> _Input for this task_
┄┄┄┄┄┄┄┄┄┄┄┄┄┄┄┄┄┄┄┄
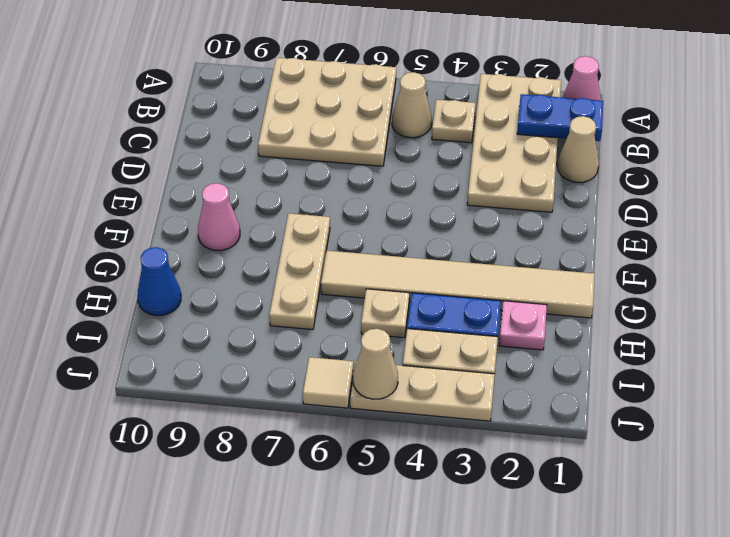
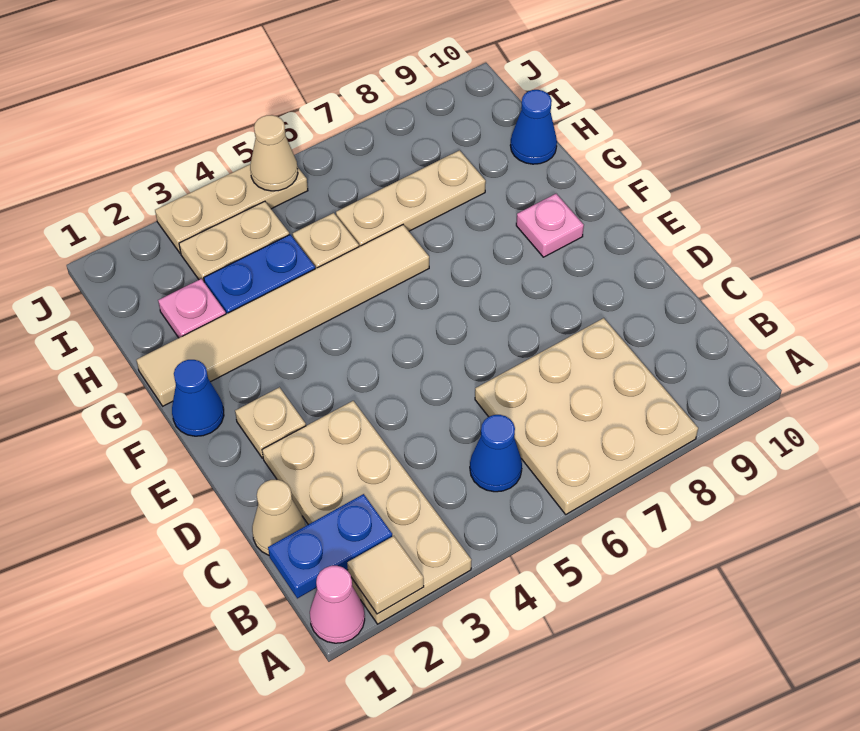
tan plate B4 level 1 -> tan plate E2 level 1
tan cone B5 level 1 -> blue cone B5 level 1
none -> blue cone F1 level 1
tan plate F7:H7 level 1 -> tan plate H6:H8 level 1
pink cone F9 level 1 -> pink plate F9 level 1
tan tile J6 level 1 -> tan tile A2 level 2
┄┄┄┄┄┄┄┄┄┄┄┄┄┄┄┄┄┄┄┄
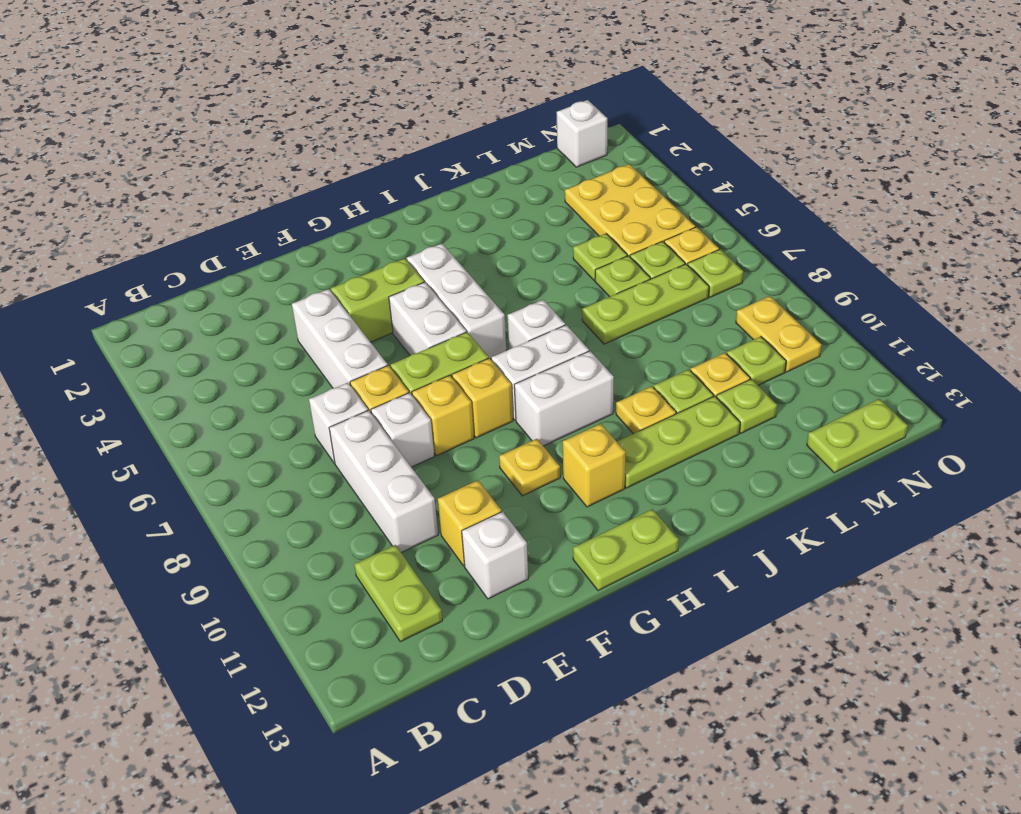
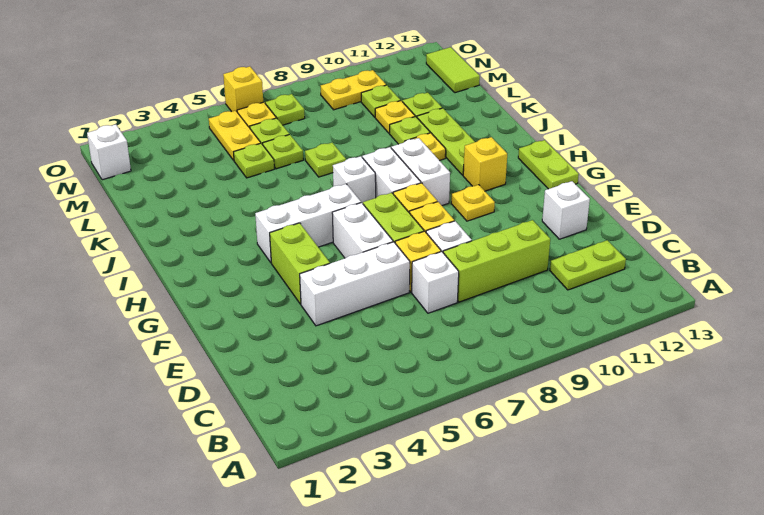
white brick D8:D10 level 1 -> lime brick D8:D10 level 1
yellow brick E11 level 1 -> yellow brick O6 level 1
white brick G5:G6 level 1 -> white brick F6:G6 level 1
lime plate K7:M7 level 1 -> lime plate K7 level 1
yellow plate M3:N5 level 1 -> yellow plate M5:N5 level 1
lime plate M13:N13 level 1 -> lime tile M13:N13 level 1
┄┄┄┄┄┄┄┄┄┄┄┄┄┄┄┄┄┄┄┄
Beginning with the line containing "none -> blue cone F1 level 1" in the material above, copy every line exactly until you have copied the line containing "tan tile J6 level 1 -> tan tile A2 level 2".

> _Result of this exercise_
none -> blue cone F1 level 1
tan plate F7:H7 level 1 -> tan plate H6:H8 level 1
pink cone F9 level 1 -> pink plate F9 level 1
tan tile J6 level 1 -> tan tile A2 level 2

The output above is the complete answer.